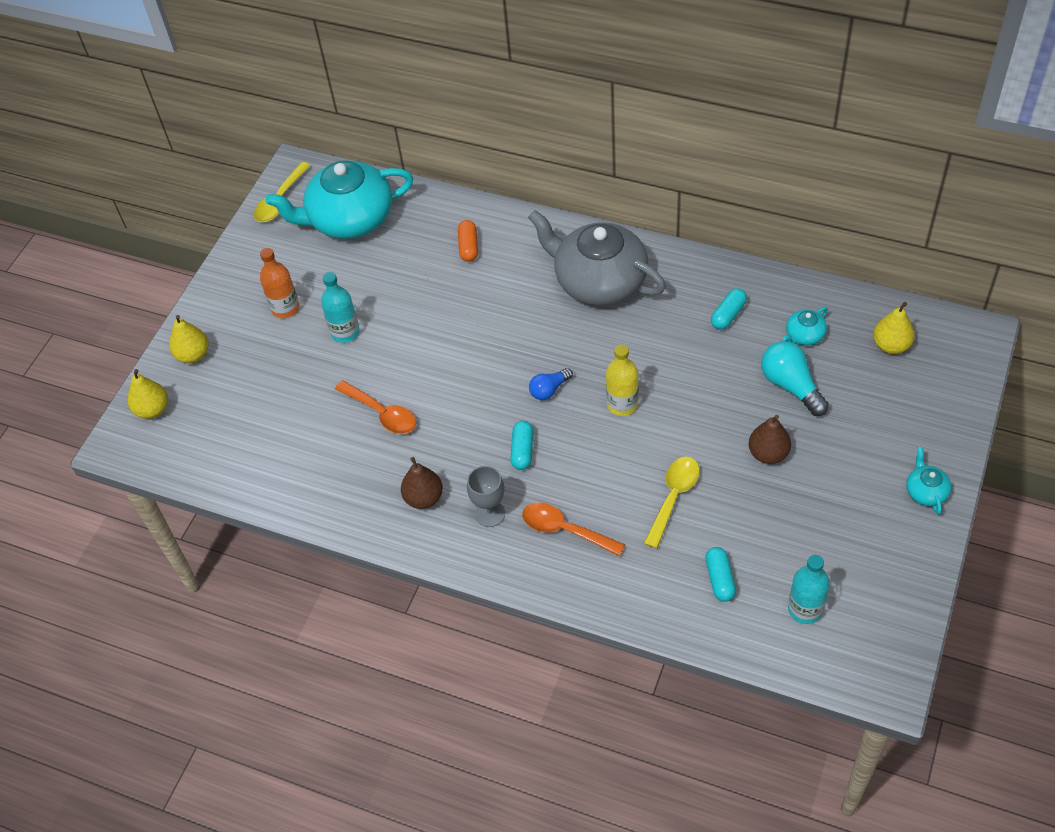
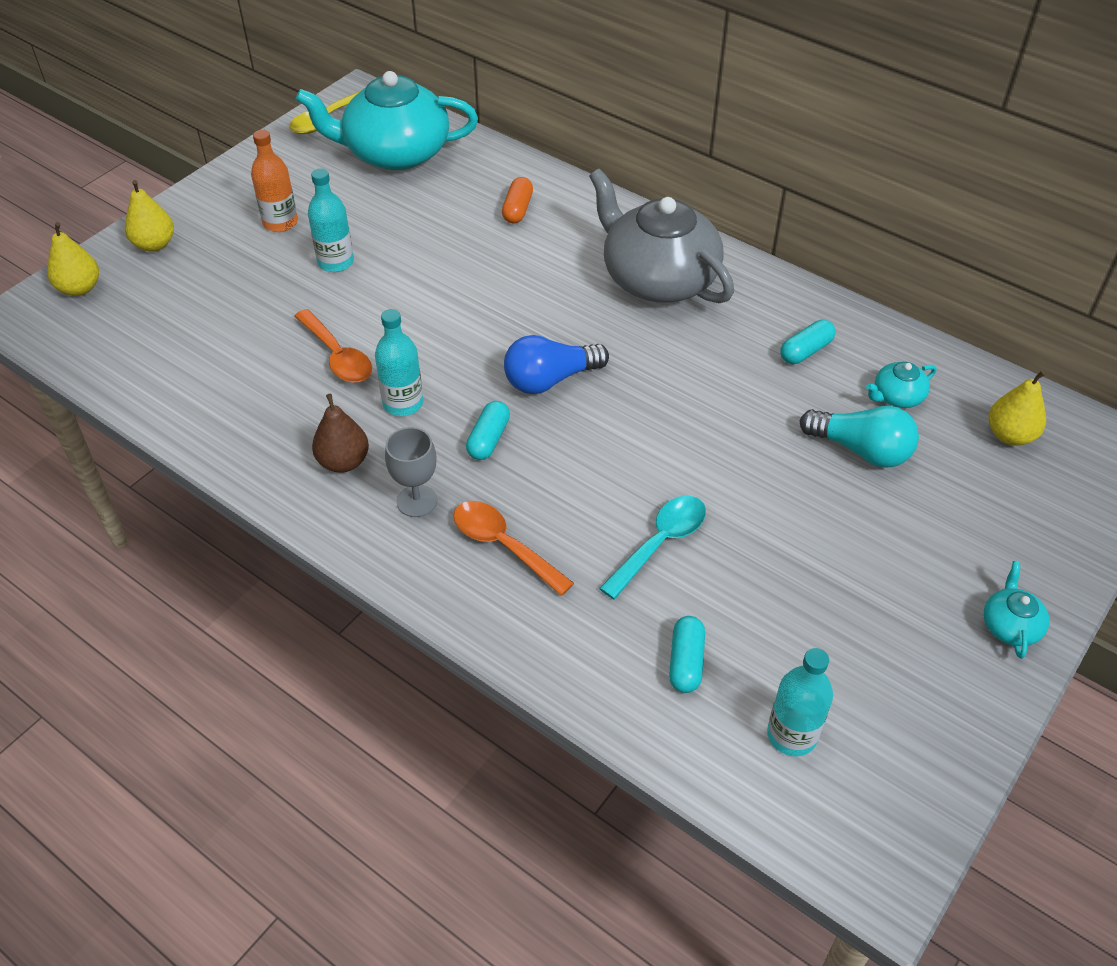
camera: 10 degrees right, 5 degrees down
(448, 439) = (403, 403): none -> turquoise bottle
(549, 390) = (550, 380): blue light bulb -> blue light bulb, size x1.67
(622, 404) = (635, 418): yellow bottle -> none
(673, 497) = (660, 543): yellow spoon -> turquoise spoon
(768, 453) = (804, 522): brown pear -> none
(791, 386) = (861, 450): turquoise light bulb -> turquoise light bulb turned 135 degrees clockwise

───

◆ **EXERCISE**: Set every entry down again exactly as written, and omit the images.

◆ **SOLUTION TO THIS TASK**:
camera: 10 degrees right, 5 degrees down
(448, 439) = (403, 403): none -> turquoise bottle
(549, 390) = (550, 380): blue light bulb -> blue light bulb, size x1.67
(622, 404) = (635, 418): yellow bottle -> none
(673, 497) = (660, 543): yellow spoon -> turquoise spoon
(768, 453) = (804, 522): brown pear -> none
(791, 386) = (861, 450): turquoise light bulb -> turquoise light bulb turned 135 degrees clockwise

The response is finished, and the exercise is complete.